### What is needed
Can you reproduce, character for character, the lines running from the very first one through the line containing "Marcus Smart (412, 332)", both ends included?

Begin Entries shown

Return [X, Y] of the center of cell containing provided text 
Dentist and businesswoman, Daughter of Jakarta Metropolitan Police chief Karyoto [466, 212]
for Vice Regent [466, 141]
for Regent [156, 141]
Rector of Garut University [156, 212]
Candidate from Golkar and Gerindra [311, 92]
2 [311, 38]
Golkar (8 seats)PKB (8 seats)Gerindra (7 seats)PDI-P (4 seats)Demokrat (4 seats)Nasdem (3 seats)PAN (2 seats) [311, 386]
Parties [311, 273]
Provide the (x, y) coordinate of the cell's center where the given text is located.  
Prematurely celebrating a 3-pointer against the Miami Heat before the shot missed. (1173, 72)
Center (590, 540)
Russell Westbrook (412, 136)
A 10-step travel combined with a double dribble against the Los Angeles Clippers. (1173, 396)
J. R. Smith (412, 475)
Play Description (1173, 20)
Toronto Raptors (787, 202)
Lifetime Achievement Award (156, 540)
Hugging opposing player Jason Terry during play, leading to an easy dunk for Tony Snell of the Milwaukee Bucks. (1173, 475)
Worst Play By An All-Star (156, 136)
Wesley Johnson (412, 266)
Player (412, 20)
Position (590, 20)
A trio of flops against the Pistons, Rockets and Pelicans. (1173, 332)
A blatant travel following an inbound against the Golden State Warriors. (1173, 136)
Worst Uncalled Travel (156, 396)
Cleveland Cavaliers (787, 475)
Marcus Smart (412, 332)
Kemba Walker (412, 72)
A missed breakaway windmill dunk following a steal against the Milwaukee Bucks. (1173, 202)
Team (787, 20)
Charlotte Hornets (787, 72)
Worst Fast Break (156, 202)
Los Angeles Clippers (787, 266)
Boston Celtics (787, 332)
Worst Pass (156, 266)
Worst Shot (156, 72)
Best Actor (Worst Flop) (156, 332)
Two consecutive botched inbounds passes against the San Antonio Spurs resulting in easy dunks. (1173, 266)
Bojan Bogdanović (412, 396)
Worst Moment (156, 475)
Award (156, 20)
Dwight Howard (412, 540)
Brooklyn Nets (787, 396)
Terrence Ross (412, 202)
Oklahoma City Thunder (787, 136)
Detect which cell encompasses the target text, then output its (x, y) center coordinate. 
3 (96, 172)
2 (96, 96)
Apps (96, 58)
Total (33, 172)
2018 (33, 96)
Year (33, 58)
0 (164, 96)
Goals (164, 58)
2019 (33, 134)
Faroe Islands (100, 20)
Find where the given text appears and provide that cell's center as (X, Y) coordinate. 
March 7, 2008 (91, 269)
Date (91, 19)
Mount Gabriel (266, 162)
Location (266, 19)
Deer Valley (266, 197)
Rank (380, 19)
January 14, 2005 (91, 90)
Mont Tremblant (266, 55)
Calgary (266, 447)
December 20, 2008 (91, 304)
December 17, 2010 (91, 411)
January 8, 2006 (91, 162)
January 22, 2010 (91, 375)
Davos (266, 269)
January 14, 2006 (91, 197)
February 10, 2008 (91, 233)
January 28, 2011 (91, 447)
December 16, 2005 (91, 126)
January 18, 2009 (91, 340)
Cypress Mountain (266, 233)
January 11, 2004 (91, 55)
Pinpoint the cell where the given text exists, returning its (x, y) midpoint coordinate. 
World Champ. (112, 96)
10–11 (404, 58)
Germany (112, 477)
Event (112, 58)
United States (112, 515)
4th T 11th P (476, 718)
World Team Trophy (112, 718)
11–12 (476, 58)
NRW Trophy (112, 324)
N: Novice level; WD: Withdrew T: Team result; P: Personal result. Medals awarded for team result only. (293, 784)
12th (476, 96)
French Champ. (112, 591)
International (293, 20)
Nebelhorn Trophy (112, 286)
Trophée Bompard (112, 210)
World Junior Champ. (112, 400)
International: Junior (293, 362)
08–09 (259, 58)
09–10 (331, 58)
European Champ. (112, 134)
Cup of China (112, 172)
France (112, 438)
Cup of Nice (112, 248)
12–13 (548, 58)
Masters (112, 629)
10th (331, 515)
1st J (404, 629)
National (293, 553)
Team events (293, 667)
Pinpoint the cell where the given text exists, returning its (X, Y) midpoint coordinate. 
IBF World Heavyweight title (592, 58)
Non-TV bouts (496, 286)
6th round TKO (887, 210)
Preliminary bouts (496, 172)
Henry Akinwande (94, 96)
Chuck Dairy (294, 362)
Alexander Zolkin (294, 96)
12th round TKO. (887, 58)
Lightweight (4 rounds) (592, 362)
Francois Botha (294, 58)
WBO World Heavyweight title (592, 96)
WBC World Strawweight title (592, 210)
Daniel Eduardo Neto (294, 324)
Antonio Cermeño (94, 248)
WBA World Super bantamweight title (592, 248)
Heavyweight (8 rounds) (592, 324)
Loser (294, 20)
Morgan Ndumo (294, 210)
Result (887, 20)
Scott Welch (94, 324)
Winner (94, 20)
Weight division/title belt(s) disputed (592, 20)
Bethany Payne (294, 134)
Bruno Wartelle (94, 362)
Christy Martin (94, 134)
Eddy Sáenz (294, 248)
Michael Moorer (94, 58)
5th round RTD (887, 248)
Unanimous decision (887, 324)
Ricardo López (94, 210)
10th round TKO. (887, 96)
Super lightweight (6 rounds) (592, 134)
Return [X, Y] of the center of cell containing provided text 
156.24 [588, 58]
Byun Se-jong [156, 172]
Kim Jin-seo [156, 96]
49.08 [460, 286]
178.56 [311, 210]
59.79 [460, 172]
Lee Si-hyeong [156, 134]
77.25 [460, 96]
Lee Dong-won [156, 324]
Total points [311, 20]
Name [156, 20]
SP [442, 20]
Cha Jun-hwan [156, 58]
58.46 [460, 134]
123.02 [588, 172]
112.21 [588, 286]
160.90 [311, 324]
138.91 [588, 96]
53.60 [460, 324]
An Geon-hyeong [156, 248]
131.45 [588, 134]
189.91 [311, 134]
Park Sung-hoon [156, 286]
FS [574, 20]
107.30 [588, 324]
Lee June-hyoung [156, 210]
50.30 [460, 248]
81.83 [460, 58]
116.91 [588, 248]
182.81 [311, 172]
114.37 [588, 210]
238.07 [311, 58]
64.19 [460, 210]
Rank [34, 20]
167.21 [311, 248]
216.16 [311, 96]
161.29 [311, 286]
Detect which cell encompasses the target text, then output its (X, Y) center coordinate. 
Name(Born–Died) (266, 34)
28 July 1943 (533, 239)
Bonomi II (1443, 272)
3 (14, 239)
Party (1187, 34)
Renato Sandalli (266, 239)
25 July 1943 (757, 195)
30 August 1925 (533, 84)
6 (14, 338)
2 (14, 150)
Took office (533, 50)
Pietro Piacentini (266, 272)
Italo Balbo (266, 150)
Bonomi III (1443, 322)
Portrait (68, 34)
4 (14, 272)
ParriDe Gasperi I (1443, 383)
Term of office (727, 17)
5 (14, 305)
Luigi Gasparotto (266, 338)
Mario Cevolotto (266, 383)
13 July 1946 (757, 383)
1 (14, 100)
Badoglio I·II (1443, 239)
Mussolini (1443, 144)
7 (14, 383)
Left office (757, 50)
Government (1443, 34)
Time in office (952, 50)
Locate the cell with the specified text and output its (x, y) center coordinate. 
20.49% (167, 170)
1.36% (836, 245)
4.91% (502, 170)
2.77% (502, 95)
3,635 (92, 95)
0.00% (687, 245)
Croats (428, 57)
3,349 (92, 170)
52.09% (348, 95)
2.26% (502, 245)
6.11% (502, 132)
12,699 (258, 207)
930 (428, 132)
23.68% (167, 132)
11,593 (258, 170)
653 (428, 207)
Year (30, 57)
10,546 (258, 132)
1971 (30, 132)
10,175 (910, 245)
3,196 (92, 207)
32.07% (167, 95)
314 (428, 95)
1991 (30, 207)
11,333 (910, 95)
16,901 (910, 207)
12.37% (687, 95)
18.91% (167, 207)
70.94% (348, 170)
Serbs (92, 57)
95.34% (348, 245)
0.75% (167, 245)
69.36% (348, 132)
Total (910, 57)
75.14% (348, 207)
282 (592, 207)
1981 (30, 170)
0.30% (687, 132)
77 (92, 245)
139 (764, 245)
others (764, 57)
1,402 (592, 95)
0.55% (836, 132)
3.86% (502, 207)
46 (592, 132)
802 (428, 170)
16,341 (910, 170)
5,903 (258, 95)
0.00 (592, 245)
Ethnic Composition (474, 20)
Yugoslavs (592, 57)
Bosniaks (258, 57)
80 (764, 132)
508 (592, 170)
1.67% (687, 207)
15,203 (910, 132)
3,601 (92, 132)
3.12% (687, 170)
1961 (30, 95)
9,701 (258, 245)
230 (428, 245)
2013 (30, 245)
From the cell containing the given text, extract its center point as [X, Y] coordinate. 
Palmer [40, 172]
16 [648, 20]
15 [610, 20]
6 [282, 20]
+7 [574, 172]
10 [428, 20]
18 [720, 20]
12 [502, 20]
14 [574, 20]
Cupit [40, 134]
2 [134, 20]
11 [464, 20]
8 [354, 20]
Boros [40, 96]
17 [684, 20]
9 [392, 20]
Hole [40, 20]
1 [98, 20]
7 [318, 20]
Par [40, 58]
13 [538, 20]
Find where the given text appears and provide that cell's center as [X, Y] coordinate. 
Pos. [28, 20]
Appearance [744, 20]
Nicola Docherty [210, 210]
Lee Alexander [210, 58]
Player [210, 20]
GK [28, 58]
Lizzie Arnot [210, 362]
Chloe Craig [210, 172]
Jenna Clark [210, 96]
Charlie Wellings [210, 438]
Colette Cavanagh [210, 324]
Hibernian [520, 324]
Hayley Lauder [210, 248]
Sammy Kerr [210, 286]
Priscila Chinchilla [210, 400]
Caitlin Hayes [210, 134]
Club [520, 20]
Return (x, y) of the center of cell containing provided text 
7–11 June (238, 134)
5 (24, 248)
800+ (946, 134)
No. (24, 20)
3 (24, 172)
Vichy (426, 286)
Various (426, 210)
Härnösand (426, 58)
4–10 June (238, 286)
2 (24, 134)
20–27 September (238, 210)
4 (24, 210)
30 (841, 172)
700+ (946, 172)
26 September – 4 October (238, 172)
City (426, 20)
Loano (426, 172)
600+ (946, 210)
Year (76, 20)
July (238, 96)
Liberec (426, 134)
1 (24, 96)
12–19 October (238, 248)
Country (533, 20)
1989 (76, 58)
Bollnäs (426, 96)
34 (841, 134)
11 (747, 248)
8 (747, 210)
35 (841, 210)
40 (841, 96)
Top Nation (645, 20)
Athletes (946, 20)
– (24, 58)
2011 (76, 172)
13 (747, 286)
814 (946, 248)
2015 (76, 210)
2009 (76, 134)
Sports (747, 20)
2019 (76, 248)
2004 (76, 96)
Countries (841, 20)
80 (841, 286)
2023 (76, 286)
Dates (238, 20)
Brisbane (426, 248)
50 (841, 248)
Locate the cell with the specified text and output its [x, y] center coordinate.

End Entries shown

### Solution
Return [X, Y] of the center of cell containing provided text 
Dentist and businesswoman, Daughter of Jakarta Metropolitan Police chief Karyoto [466, 212]
for Vice Regent [466, 141]
for Regent [156, 141]
Rector of Garut University [156, 212]
Candidate from Golkar and Gerindra [311, 92]
2 [311, 38]
Golkar (8 seats)PKB (8 seats)Gerindra (7 seats)PDI-P (4 seats)Demokrat (4 seats)Nasdem (3 seats)PAN (2 seats) [311, 386]
Parties [311, 273]
Provide the (x, y) coordinate of the cell's center where the given text is located.  
Prematurely celebrating a 3-pointer against the Miami Heat before the shot missed. (1173, 72)
Center (590, 540)
Russell Westbrook (412, 136)
A 10-step travel combined with a double dribble against the Los Angeles Clippers. (1173, 396)
J. R. Smith (412, 475)
Play Description (1173, 20)
Toronto Raptors (787, 202)
Lifetime Achievement Award (156, 540)
Hugging opposing player Jason Terry during play, leading to an easy dunk for Tony Snell of the Milwaukee Bucks. (1173, 475)
Worst Play By An All-Star (156, 136)
Wesley Johnson (412, 266)
Player (412, 20)
Position (590, 20)
A trio of flops against the Pistons, Rockets and Pelicans. (1173, 332)
A blatant travel following an inbound against the Golden State Warriors. (1173, 136)
Worst Uncalled Travel (156, 396)
Cleveland Cavaliers (787, 475)
Marcus Smart (412, 332)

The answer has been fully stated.